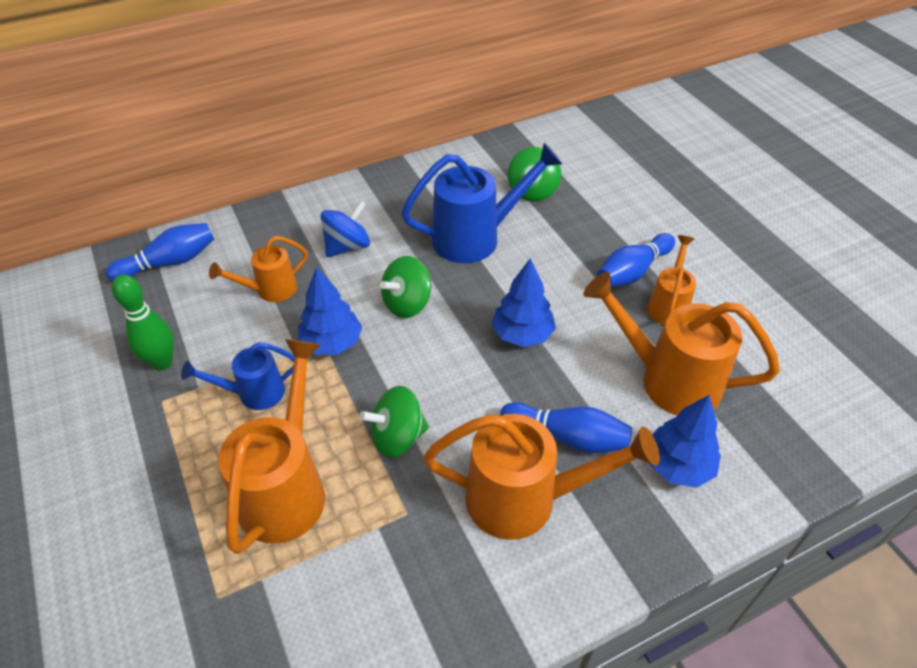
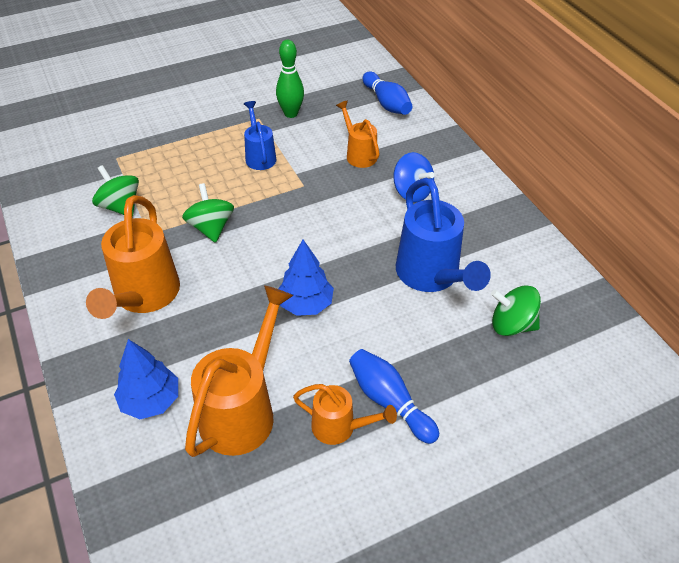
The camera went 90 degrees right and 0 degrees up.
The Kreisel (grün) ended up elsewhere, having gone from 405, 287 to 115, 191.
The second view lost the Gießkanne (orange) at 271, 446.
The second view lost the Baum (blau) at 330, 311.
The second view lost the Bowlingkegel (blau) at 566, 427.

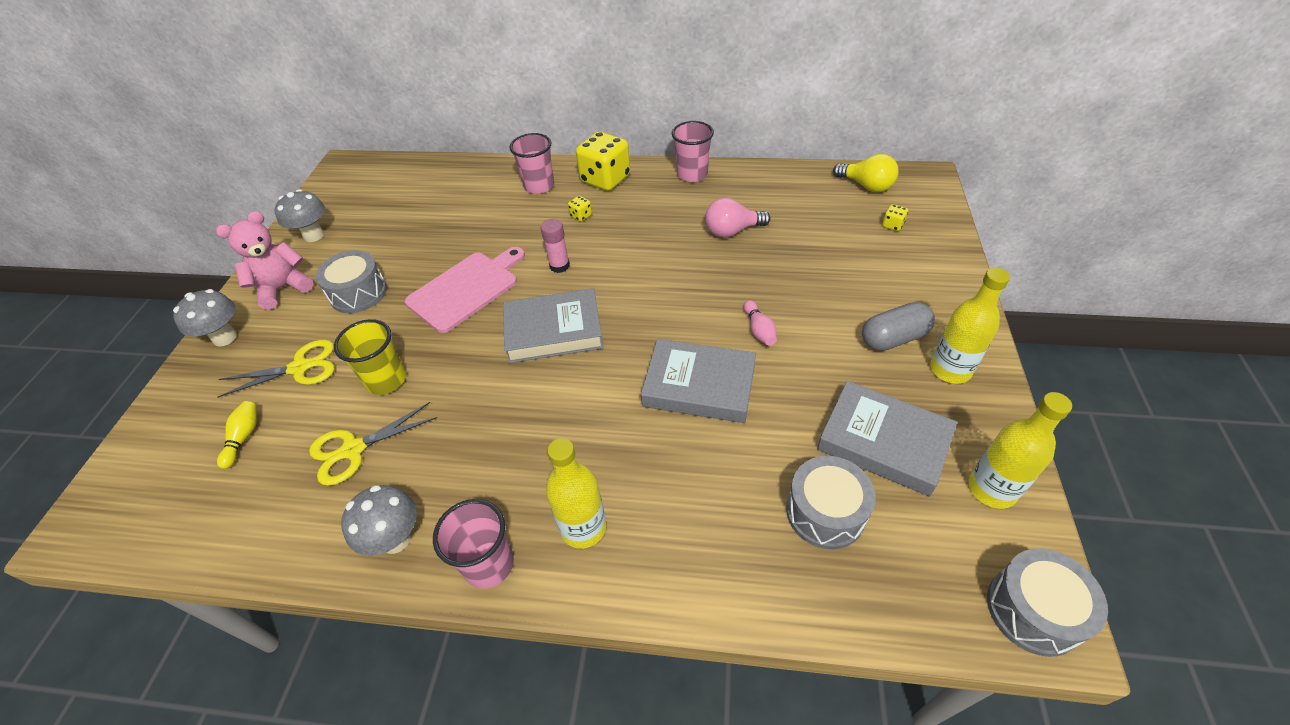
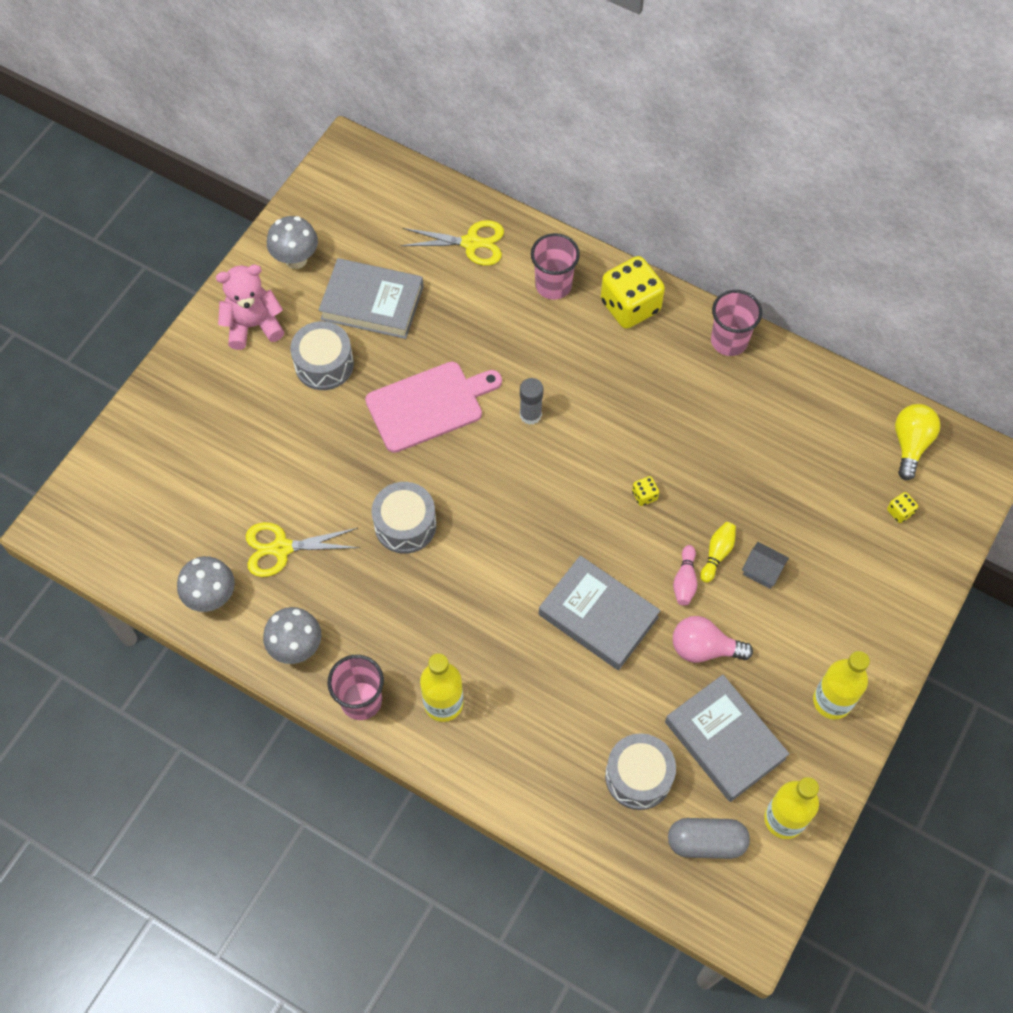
The camera went 20 degrees right and 15 degrees up.
The Pilz (grau) ended up elsewhere, having gone from 205, 318 to 206, 584.
The Buch (grau) ended up elsewhere, having gone from 553, 325 to 371, 298.
The Trommel (grau) ended up elsewhere, having gone from 1047, 602 to 404, 518.
The Schere (gelb) ended up elsewhere, having gone from 276, 369 to 452, 243.
What was the Klebestift (rosa) at 555, 246 turned into the Klebestift (grau) at 531, 401.
The Spielwürfel (gelb) ended up elsewhere, having gone from 580, 209 to 645, 491.
The Kapsel (grau) ended up elsewhere, having gone from 898, 326 to 709, 838.
The Glühbirne (rosa) ended up elsewhere, having gone from 738, 218 to 713, 639.
The Bowlingkegel (gelb) ended up elsewhere, having gone from 237, 435 to 718, 552.
The second view gained the Haus (grau) at 765, 565.
The Glühbirne (gelb) at 866, 173 ended up facing another way, 135 degrees counterclockwise from before.
The second view lost the Becher (gelb) at 370, 357.

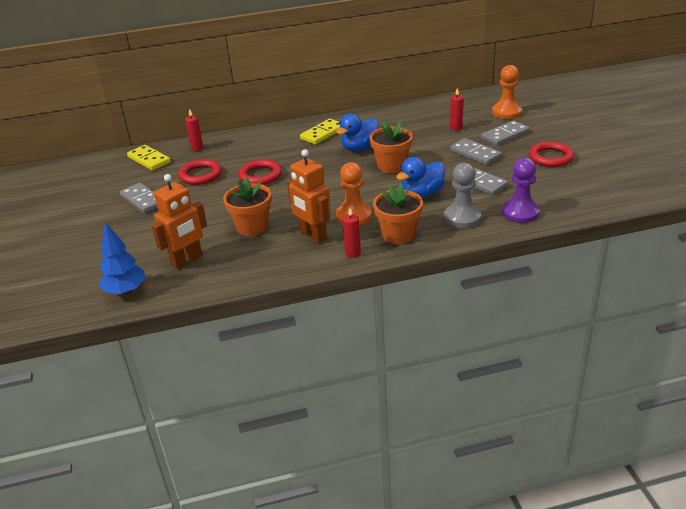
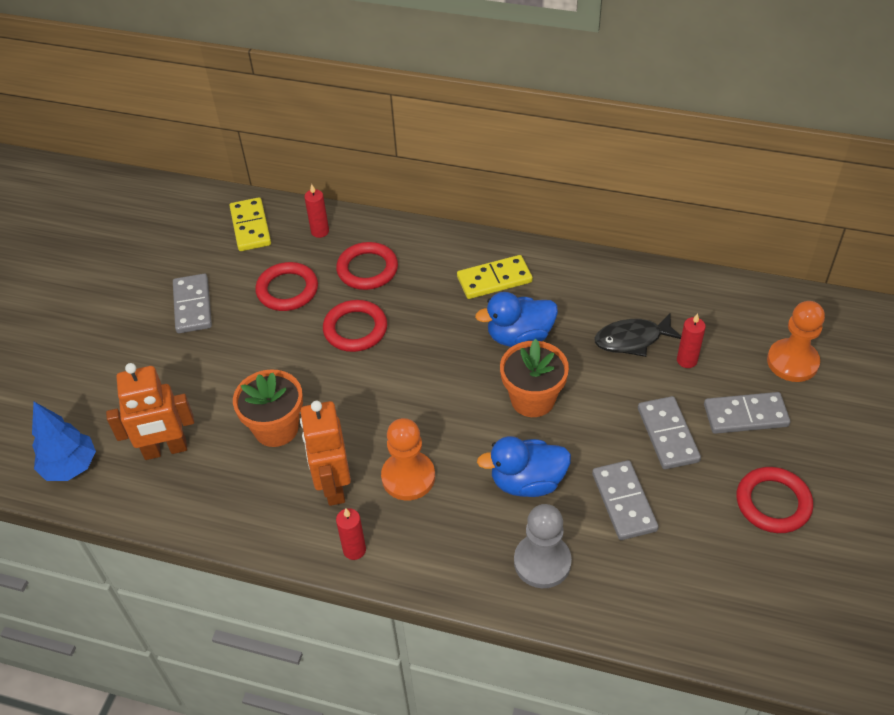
The camera went 30 degrees right and 15 degrees up.
The second view gained the Ring (rot) at 367, 266.
The second view gained the Fisch (schwarz) at 637, 335.
The second view lost the Blumentopf (orange) at 398, 214.
The second view lost the Bauer (lila) at 521, 190.

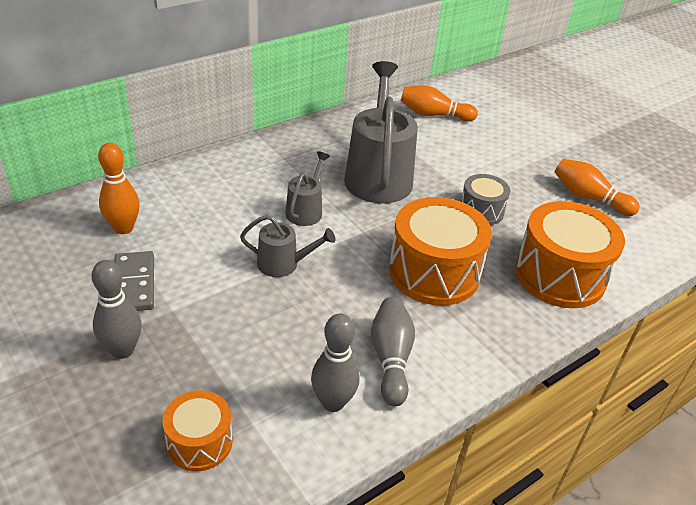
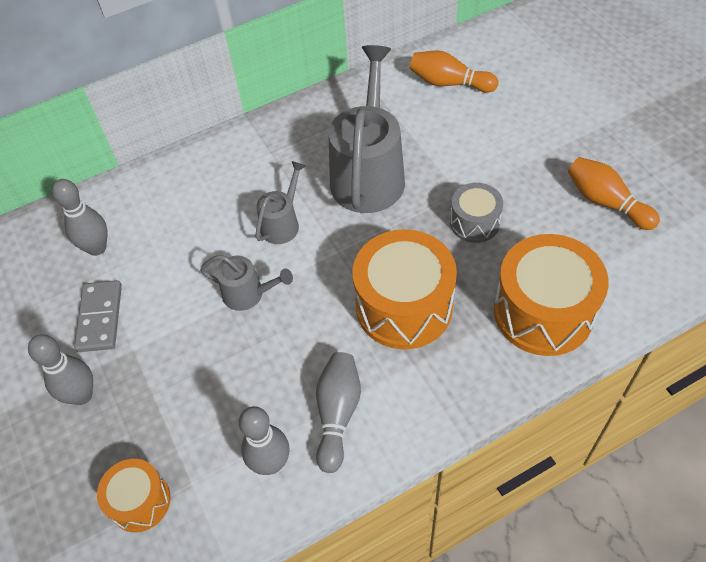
The camera went 15 degrees right and 15 degrees up.
What was the Bowlingkegel (orange) at 119, 188 turned into the Bowlingkegel (grau) at 80, 217.

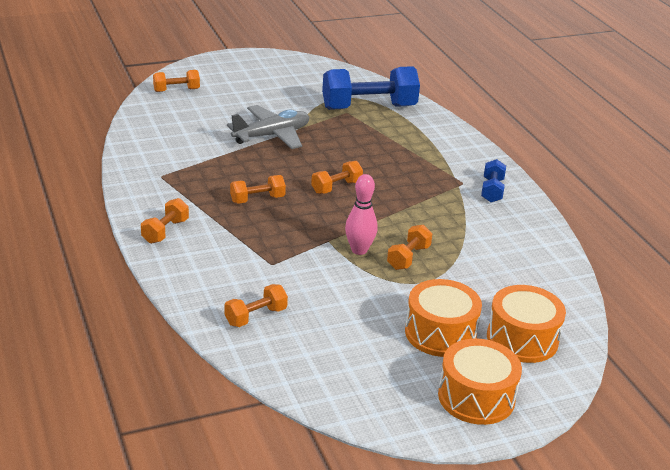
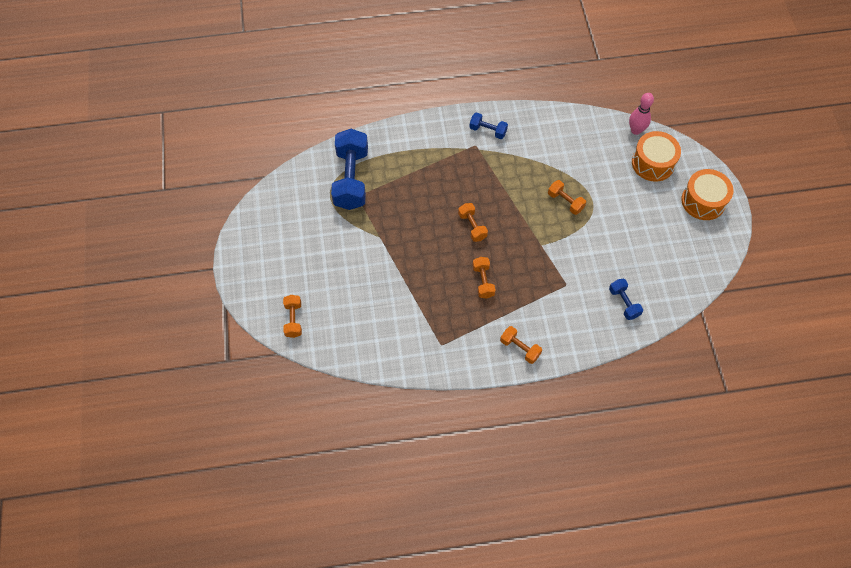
The camera went 75 degrees left and 30 degrees up.
What was the Hantel (orange) at 256, 305 turned into the Hantel (blau) at 626, 299.
The Bowlingkegel (rosa) ended up elsewhere, having gone from 361, 214 to 641, 114.
The second view lost the Flugzeug (grau) at 268, 127.
The second view lost the Trommel (orange) at 443, 318.

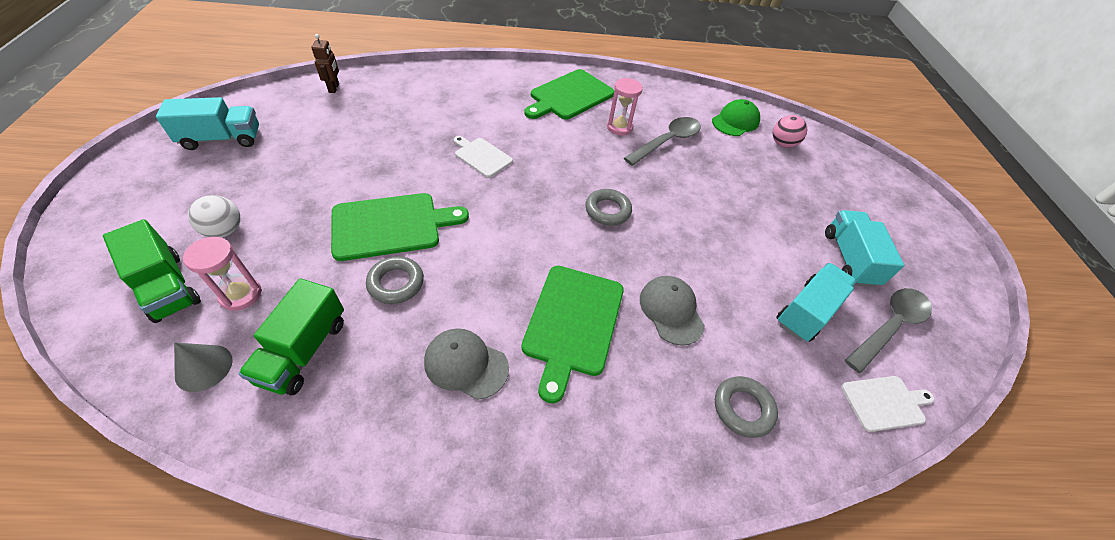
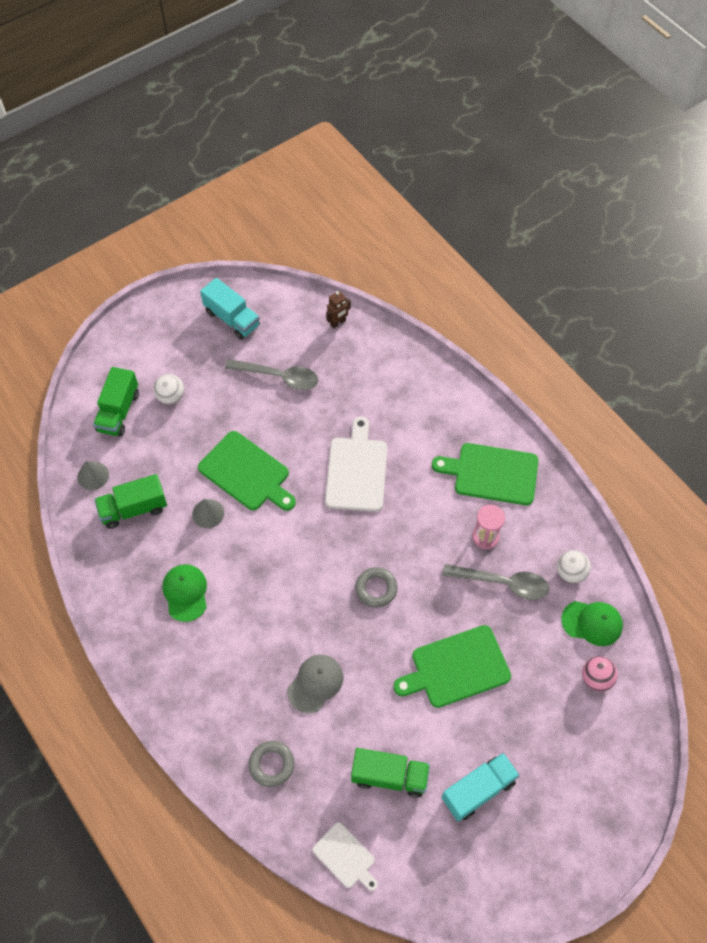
The camera went 60 degrees right and 10 degrees up.
What was the Kappe (grau) at 466, 364 turned into the Kappe (grün) at 185, 593.
Where the Ring (grau) stood at 395, 280, the Kegel (grau) came to stand at 208, 513.
The Löffel (grau) ended up elsewhere, having gone from 888, 330 to 271, 374.
The size of the Schneidebrett (weiß) at 483, 157 changed by a factor of 1.72.
What was the Lastwagen (türkis) at 816, 302 turned into the Lastwagen (grün) at 390, 773.
The Schneidebrett (grün) ended up elsewhere, having gone from 572, 334 to 452, 666.
The second view gained the Ball (weiß) at 574, 566.
The second view lost the Sanduhr (rosa) at 222, 274.

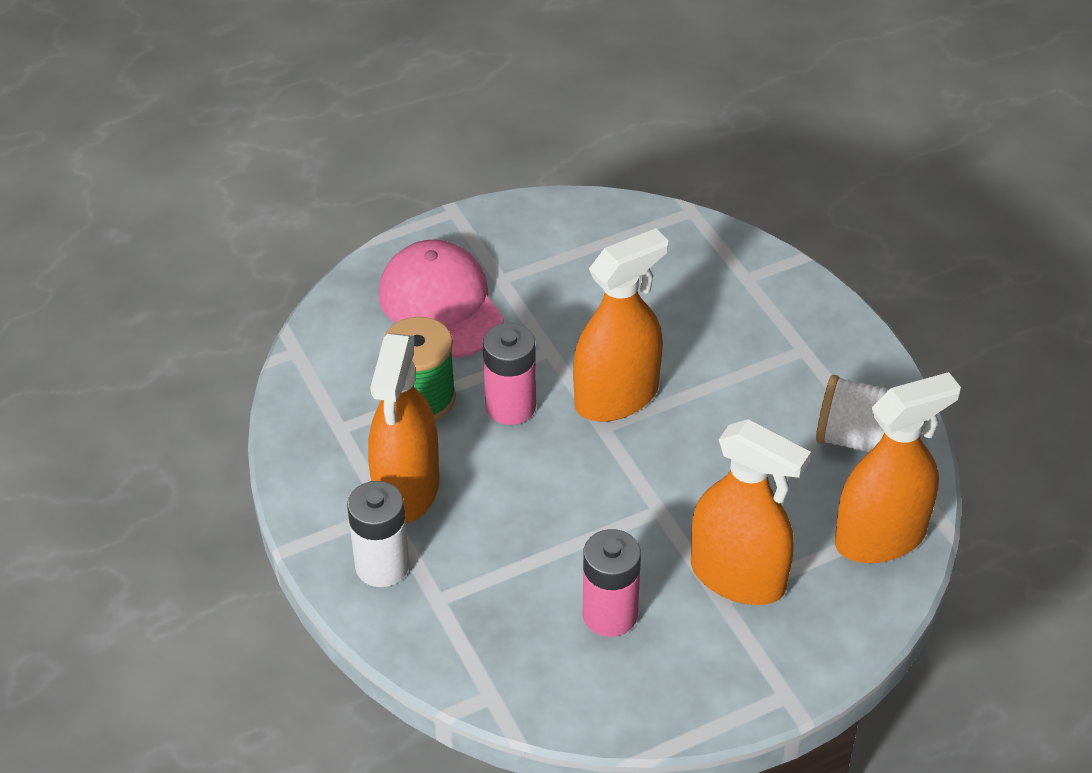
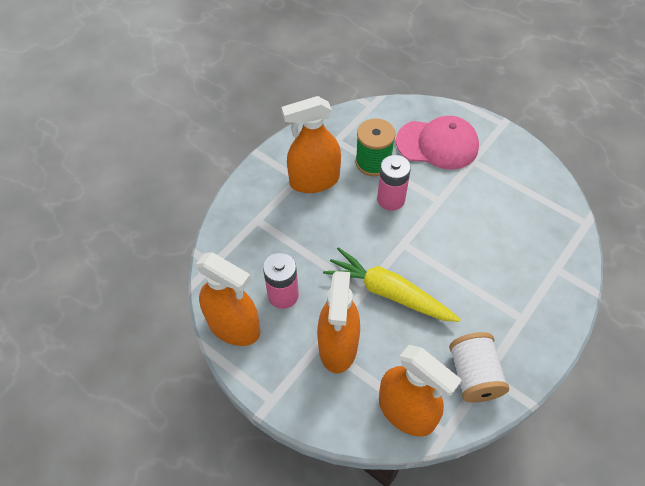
The camera went 65 degrees right and 10 degrees up.
The Sprühflasche (orange) ended up elsewhere, having gone from 621, 325 to 228, 299.
The second view gained the Karotte (gelb) at 392, 284.
The Kappe (rosa) at 441, 299 ended up facing another way, 60 degrees clockwise from before.
The second view lost the Batterie (weiß) at 378, 534.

════════════════

# [WHAT YOU WILL DO]
Write out, word for word, the lines from the first line of the entries through the one containing "The second view lost the Baum", both included. Leave out the pictures.

# [ANSWER AREA]
The camera went 90 degrees right and 0 degrees up.
The Kreisel (grün) ended up elsewhere, having gone from 405, 287 to 115, 191.
The second view lost the Gießkanne (orange) at 271, 446.
The second view lost the Baum (blau) at 330, 311.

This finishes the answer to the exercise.